Spatial reasoning data:
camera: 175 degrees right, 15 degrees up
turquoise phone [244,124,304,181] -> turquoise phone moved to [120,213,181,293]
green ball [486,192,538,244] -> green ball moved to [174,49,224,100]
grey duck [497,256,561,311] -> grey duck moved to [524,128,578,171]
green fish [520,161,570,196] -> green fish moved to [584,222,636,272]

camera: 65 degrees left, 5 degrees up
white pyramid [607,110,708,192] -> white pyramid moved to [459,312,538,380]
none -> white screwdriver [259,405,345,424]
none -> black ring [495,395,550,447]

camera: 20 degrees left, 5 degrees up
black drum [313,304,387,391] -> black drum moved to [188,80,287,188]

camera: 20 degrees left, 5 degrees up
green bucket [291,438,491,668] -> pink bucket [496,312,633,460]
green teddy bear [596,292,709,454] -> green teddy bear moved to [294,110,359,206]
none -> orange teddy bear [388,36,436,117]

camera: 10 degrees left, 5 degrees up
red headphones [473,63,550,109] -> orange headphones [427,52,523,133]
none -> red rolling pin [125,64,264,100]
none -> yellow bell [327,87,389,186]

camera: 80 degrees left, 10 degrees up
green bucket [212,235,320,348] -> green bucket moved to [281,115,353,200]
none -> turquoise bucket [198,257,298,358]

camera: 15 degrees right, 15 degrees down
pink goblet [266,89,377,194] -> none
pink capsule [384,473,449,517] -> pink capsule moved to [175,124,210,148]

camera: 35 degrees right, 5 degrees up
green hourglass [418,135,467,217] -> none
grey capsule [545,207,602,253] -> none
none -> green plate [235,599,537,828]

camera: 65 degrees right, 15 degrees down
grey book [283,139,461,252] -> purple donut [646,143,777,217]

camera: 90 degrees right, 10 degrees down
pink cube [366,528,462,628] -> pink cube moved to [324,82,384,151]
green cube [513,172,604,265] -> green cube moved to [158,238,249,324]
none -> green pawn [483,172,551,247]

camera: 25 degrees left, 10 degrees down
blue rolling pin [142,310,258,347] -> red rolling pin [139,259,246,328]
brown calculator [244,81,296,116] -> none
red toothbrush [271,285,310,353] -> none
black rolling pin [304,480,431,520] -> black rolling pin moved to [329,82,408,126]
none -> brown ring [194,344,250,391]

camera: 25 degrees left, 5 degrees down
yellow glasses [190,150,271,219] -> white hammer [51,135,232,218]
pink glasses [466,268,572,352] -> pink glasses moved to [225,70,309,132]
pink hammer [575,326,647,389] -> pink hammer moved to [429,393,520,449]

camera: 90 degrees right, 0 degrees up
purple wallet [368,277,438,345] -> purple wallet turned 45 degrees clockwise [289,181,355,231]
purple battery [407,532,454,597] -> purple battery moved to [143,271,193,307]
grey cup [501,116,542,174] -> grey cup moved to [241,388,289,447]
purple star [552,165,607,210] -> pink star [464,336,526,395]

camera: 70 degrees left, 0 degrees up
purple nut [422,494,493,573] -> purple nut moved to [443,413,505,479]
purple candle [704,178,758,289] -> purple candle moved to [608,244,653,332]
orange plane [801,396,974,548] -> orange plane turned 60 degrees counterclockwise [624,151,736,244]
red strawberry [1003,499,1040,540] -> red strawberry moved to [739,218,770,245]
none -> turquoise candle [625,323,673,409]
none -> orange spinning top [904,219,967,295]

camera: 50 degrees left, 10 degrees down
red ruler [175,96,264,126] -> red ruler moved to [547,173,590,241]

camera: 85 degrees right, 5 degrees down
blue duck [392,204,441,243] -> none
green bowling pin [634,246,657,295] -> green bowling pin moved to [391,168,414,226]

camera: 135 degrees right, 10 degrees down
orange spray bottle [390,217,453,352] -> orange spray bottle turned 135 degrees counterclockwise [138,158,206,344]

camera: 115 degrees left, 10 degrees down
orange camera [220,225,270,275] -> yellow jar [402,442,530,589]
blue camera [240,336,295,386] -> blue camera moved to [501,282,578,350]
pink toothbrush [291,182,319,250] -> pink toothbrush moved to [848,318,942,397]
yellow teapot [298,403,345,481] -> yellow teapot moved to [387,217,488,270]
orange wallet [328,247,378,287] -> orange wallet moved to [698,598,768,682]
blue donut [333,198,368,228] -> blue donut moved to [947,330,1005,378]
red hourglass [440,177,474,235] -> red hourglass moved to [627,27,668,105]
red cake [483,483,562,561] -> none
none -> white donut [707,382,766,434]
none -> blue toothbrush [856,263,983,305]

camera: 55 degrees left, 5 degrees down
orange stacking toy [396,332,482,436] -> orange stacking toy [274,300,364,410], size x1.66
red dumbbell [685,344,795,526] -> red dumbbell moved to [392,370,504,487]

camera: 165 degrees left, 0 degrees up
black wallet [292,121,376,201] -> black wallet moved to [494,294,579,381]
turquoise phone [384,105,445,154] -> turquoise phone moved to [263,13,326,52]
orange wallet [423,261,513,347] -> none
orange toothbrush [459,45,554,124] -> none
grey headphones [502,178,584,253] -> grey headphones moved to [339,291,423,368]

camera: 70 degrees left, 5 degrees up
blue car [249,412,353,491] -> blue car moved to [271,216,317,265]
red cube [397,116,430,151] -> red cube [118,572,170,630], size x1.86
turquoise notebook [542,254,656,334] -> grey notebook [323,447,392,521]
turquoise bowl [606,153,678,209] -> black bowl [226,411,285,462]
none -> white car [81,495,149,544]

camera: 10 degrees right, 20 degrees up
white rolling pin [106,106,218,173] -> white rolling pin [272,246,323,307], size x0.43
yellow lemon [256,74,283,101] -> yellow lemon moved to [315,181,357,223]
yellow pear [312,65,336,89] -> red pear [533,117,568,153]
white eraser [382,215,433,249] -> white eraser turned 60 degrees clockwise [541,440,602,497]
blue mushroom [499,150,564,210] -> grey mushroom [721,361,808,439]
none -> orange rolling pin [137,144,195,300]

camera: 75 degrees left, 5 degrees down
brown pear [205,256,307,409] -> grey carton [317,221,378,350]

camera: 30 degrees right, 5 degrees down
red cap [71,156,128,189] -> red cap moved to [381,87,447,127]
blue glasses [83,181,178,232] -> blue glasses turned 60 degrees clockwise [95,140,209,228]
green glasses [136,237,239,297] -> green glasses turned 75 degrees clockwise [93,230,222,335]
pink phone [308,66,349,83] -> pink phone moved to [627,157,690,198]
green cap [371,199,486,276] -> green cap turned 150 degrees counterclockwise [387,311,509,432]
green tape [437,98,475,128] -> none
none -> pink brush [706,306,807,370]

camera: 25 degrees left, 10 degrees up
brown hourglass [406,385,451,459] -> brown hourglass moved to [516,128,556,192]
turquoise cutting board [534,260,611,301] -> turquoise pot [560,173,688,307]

EXERCISE REQUIREMENTS: Starting at the top of the data above, repeat every line exactly until the line containing "camera: 65 degrees left, 5 degrees up" has been given, then stop.

TASK RESULT:
camera: 175 degrees right, 15 degrees up
turquoise phone [244,124,304,181] -> turquoise phone moved to [120,213,181,293]
green ball [486,192,538,244] -> green ball moved to [174,49,224,100]
grey duck [497,256,561,311] -> grey duck moved to [524,128,578,171]
green fish [520,161,570,196] -> green fish moved to [584,222,636,272]

camera: 65 degrees left, 5 degrees up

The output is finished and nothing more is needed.